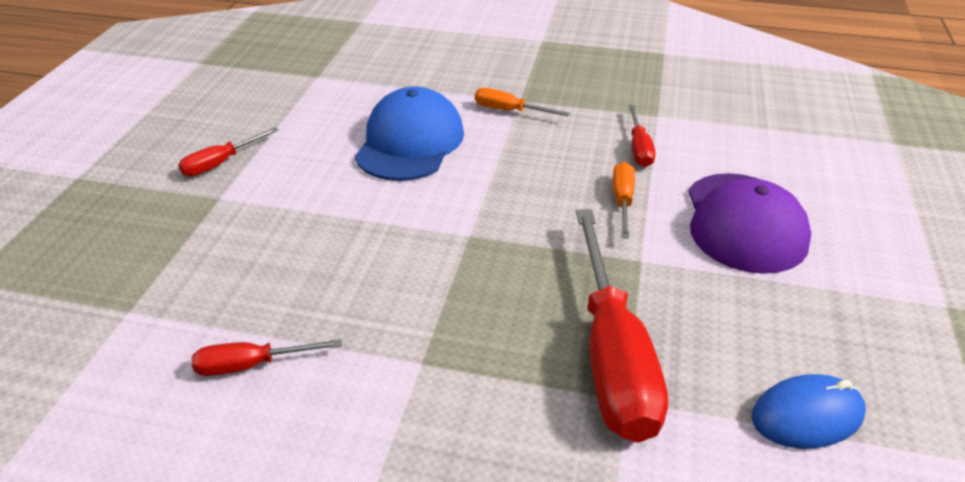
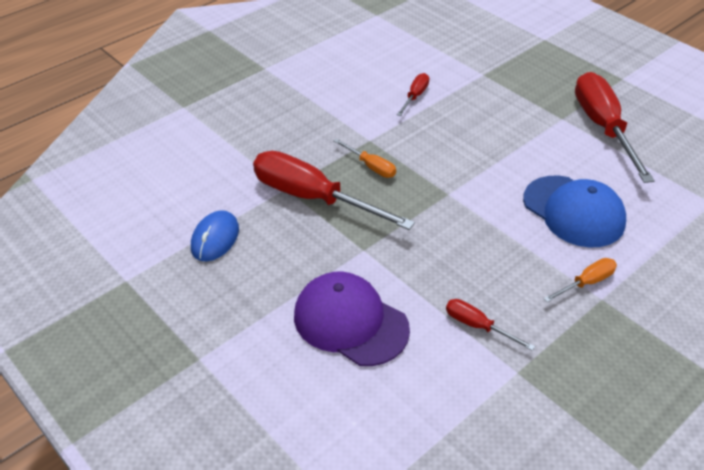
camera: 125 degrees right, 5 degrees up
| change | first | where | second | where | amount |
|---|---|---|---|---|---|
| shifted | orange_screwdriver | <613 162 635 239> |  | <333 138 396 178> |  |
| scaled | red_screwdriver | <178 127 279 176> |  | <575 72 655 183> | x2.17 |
┄┄┄┄┄┄┄┄┄┄┄┄┄┄┄┄┄┄┄┄
> **PROBLEM DETAILS**
The listing above is to be retyped exactly, with all pictures left out.

> **ANSWER FOR THE TASK**
camera: 125 degrees right, 5 degrees up
| change | first | where | second | where | amount |
|---|---|---|---|---|---|
| shifted | orange_screwdriver | <613 162 635 239> |  | <333 138 396 178> |  |
| scaled | red_screwdriver | <178 127 279 176> |  | <575 72 655 183> | x2.17 |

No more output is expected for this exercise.